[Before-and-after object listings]
*** Begin section ***

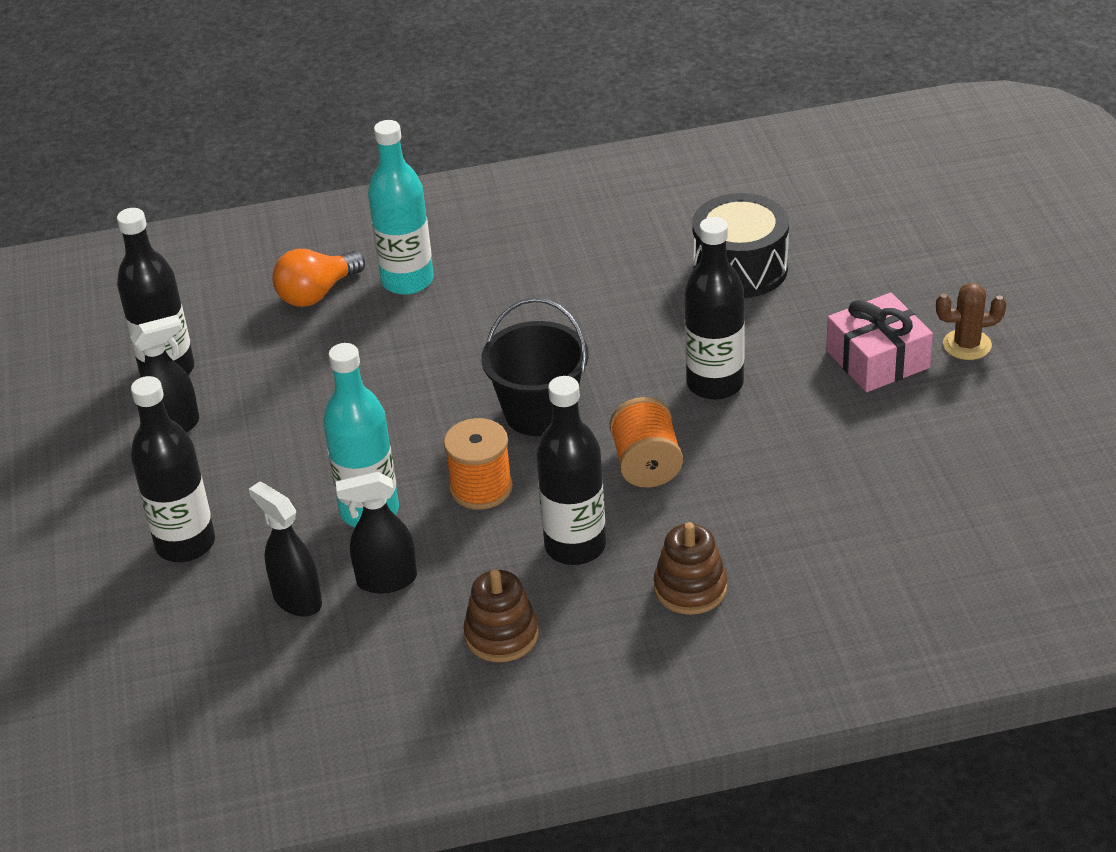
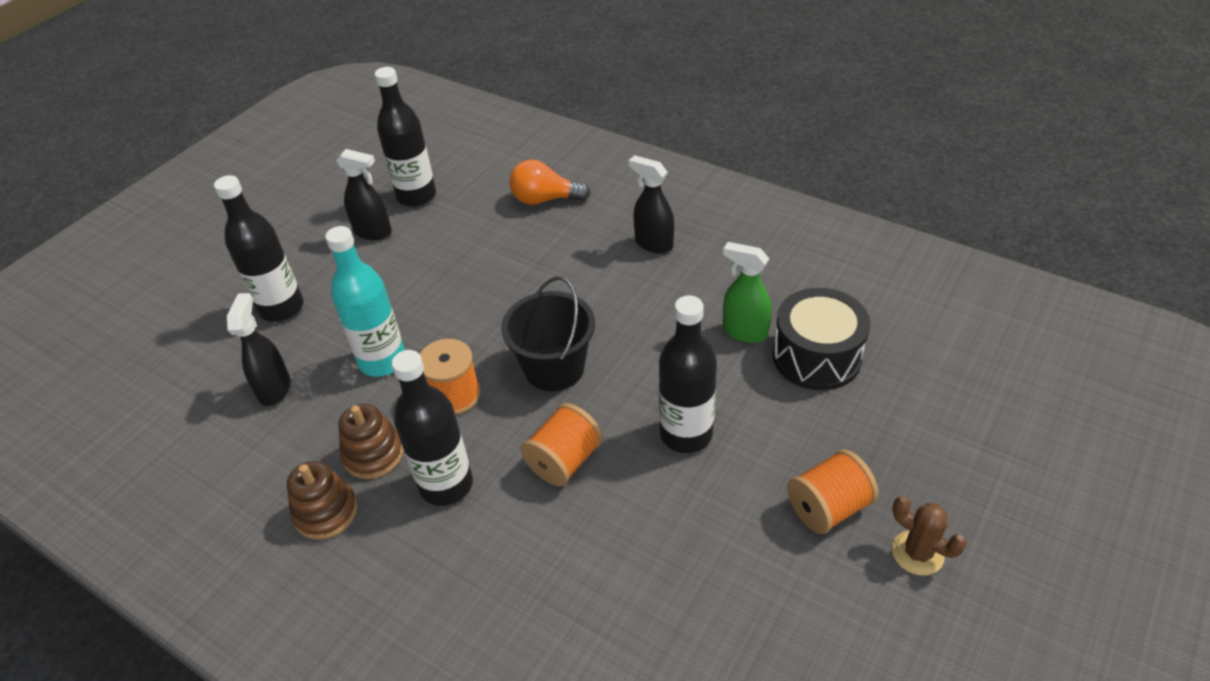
camera: 45 degrees right, 5 degrees up
(386, 580) = (327, 416): black spray bottle -> black spray bottle (653, 244)
(407, 281) = (601, 223): turquoise bottle -> none
(660, 286) = (744, 332): none -> green spray bottle
(690, 588) = (465, 584): brown stacking toy -> brown stacking toy (373, 454)
(877, 359) = (828, 507): pink gift -> orange spool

*** End section ***

§ **What you need to do**
The records above must be retyped exactly. Please omit the pictures.

§ **Problem solution**
camera: 45 degrees right, 5 degrees up
(386, 580) = (327, 416): black spray bottle -> black spray bottle (653, 244)
(407, 281) = (601, 223): turquoise bottle -> none
(660, 286) = (744, 332): none -> green spray bottle
(690, 588) = (465, 584): brown stacking toy -> brown stacking toy (373, 454)
(877, 359) = (828, 507): pink gift -> orange spool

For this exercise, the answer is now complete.